* Source material:
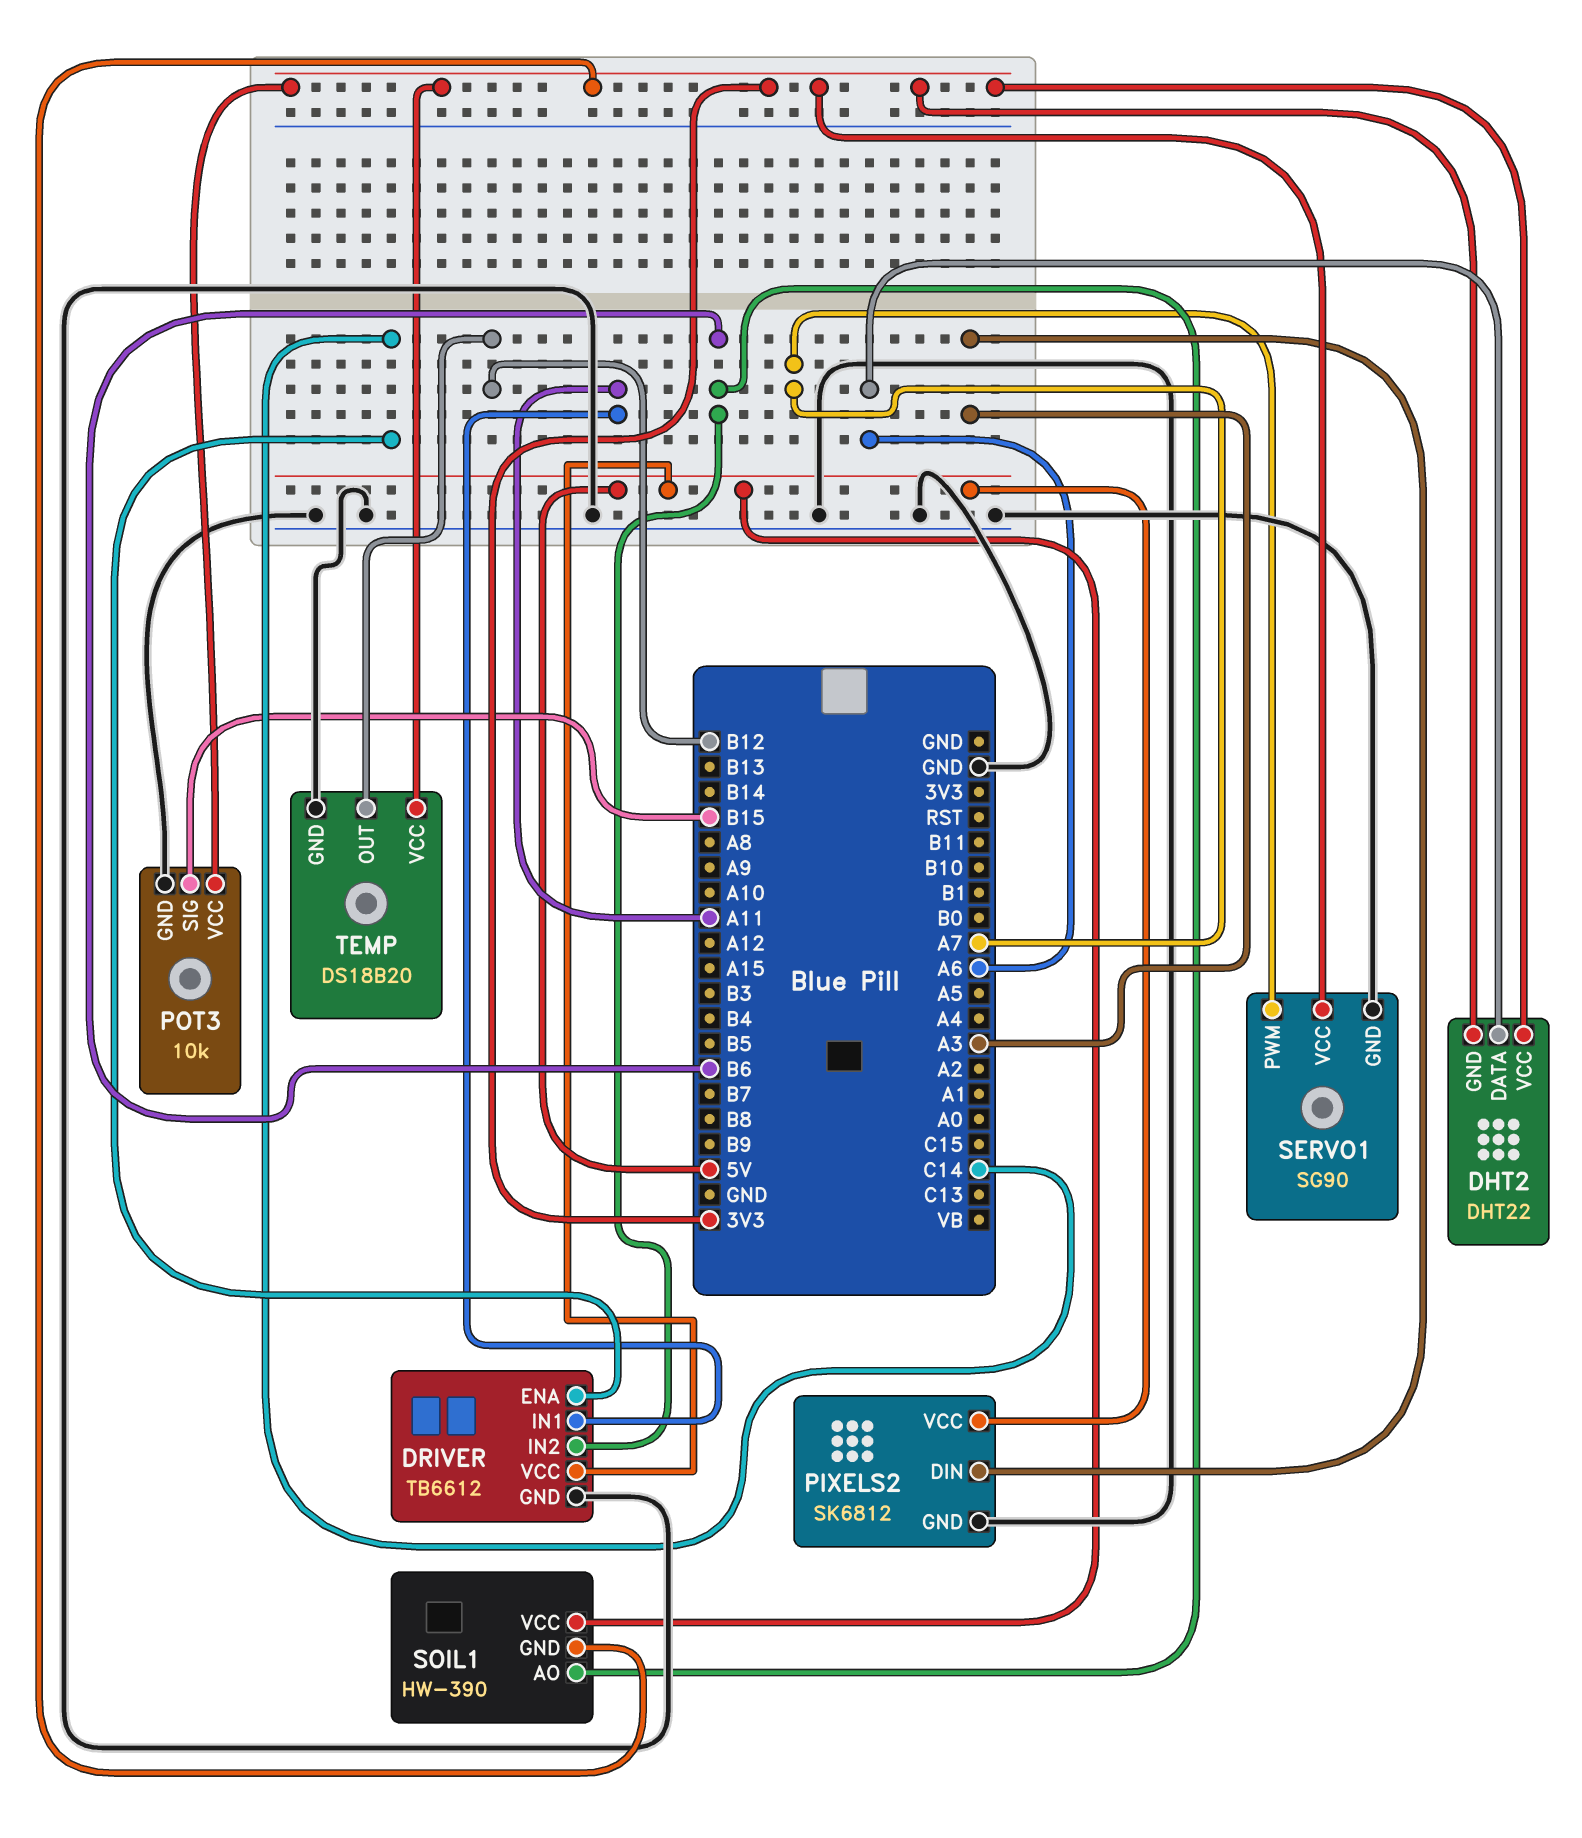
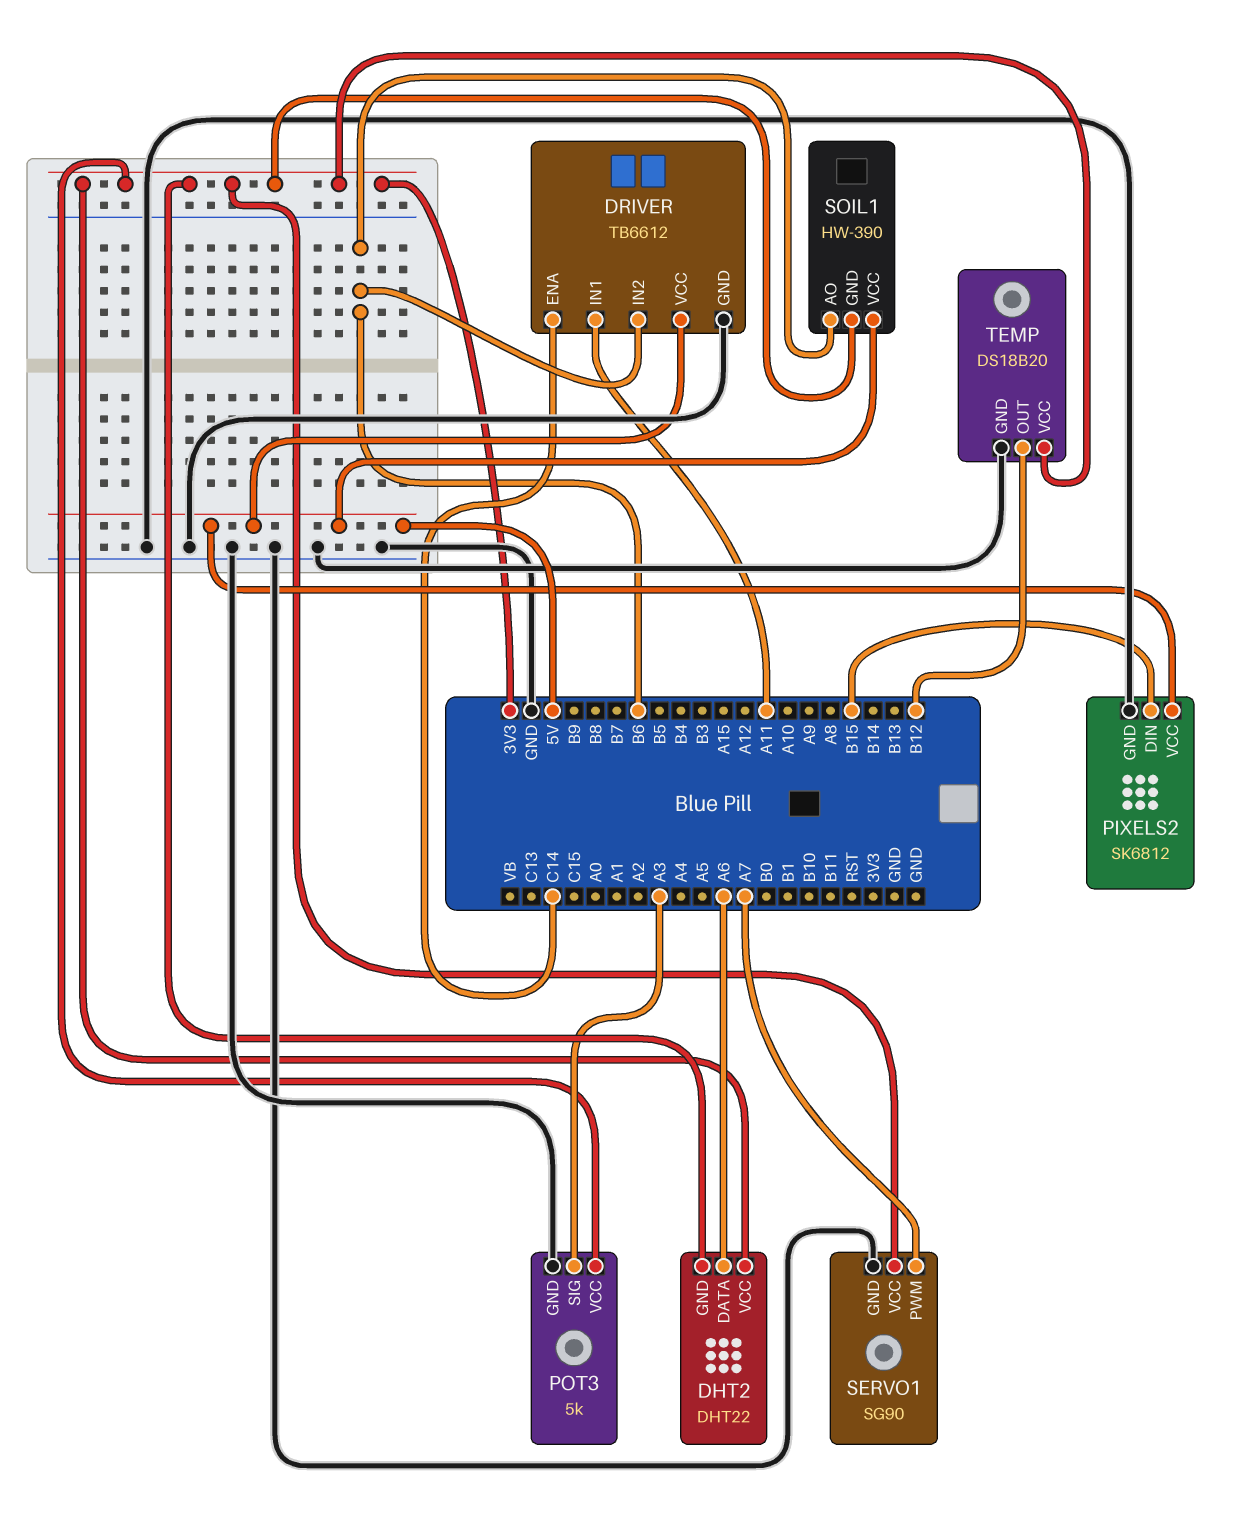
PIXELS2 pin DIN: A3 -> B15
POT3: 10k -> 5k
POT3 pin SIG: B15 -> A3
--
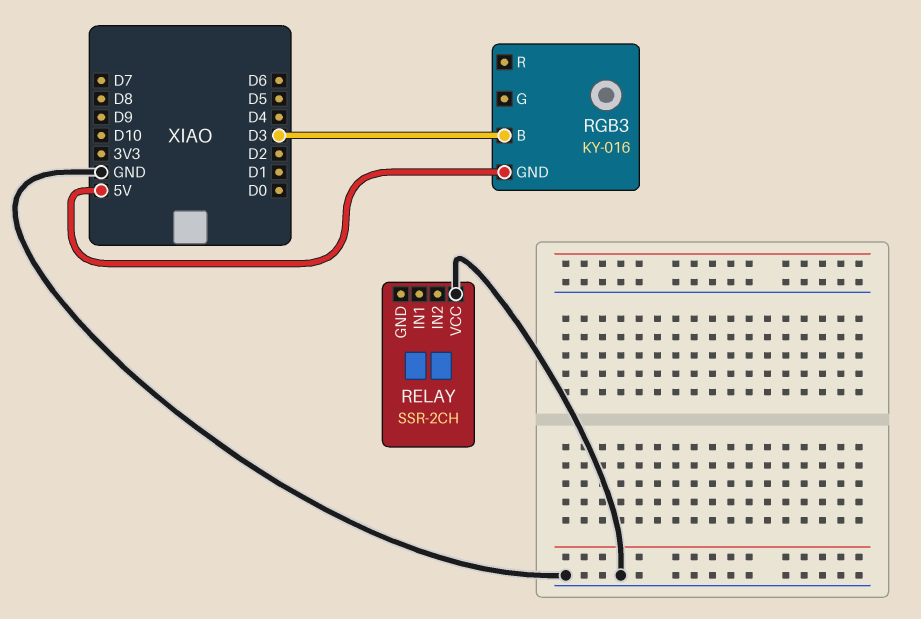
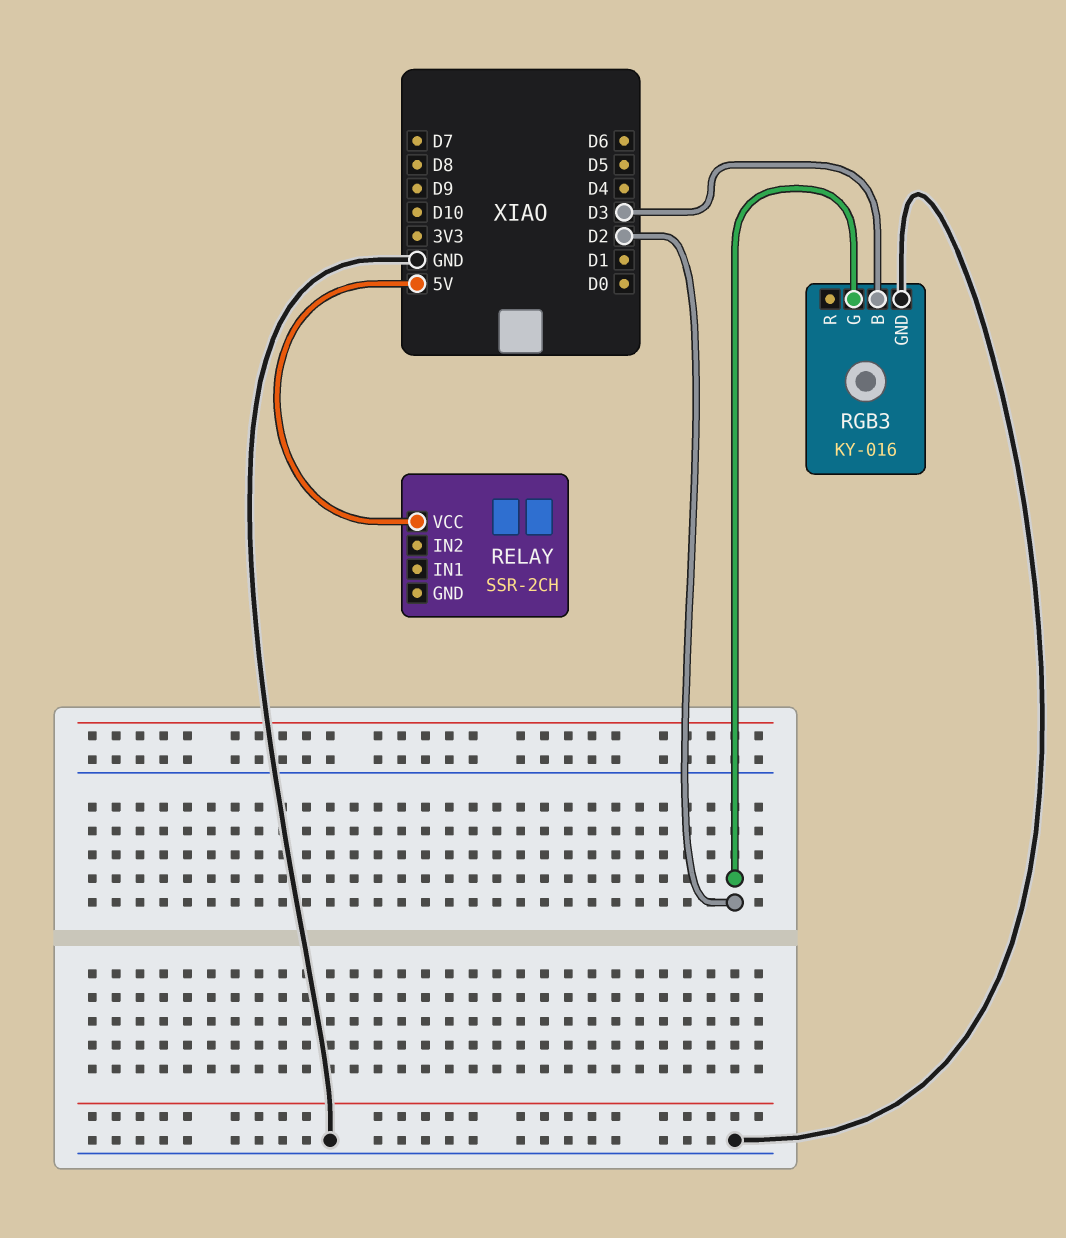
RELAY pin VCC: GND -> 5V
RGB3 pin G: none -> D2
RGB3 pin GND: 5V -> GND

* Exercise: Take the lines above from the one containing "PIXELS2 pin DIN: A3 -> B15" down to the one containing "POT3 pin SIG: B15 -> A3", and transcribe them exactly, both ends included.

* Exercise output:
PIXELS2 pin DIN: A3 -> B15
POT3: 10k -> 5k
POT3 pin SIG: B15 -> A3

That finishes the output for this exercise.